- Problem to work on
Output the lines from the one containing "99: 1:37 -> 10:37" through the one containing "72: 19:01 -> 16:03", both included, as a JSON list of strings with one string per line and blank lines omitted. Leave the pictures out of the list.

··· Data records

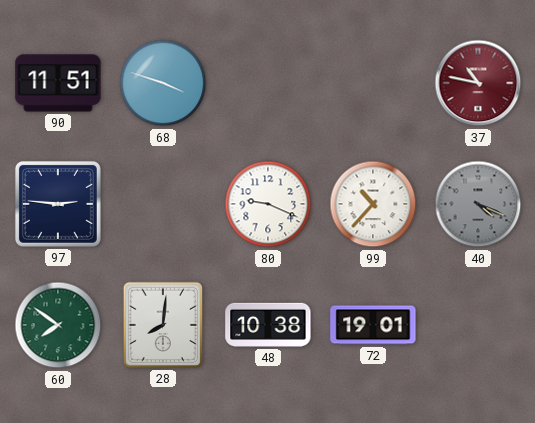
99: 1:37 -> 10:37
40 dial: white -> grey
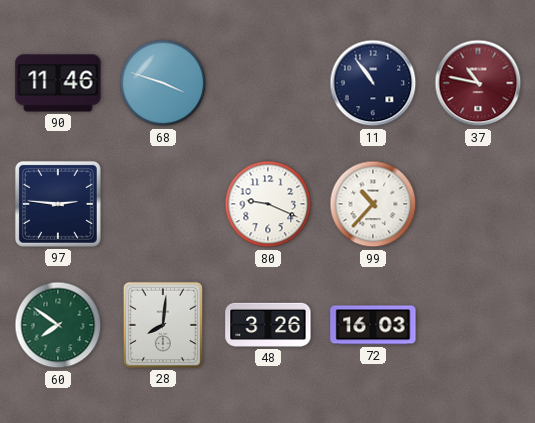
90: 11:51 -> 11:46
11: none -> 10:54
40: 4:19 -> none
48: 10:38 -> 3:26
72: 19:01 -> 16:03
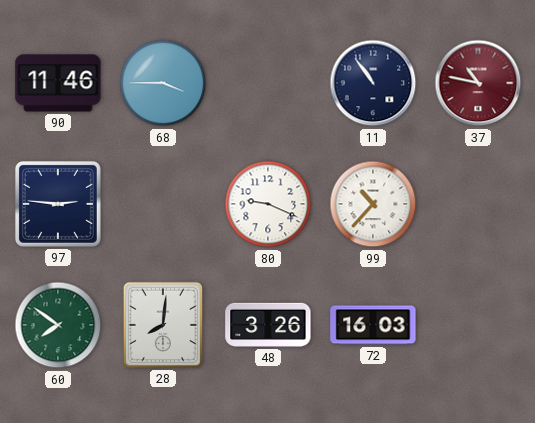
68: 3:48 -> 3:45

······
··· Data records

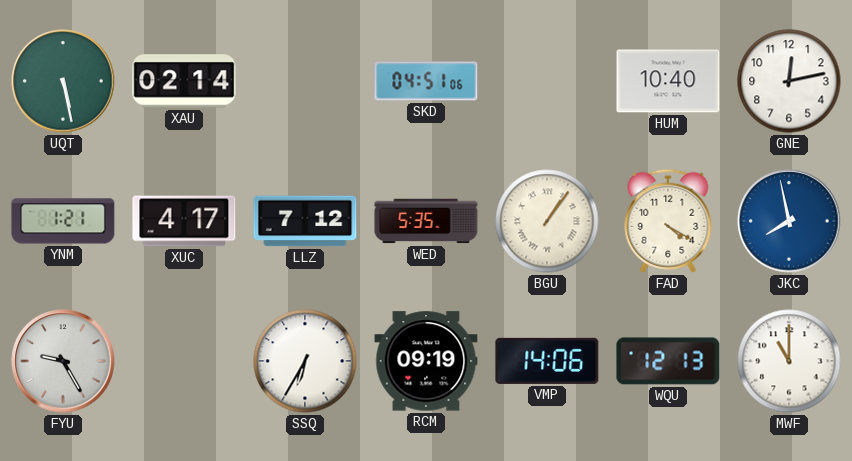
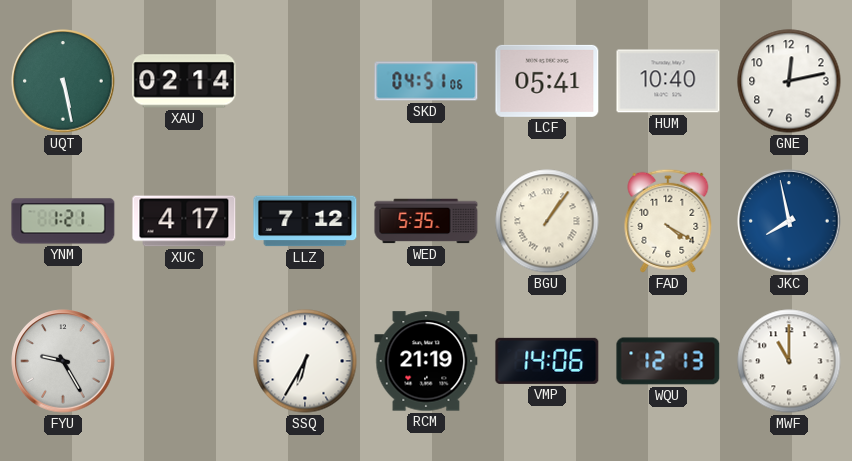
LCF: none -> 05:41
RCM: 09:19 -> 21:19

······

- Answer to this exercise
[
  "99: 1:37 -> 10:37",
  "40 dial: white -> grey",
  "90: 11:51 -> 11:46",
  "11: none -> 10:54",
  "40: 4:19 -> none",
  "48: 10:38 -> 3:26",
  "72: 19:01 -> 16:03"
]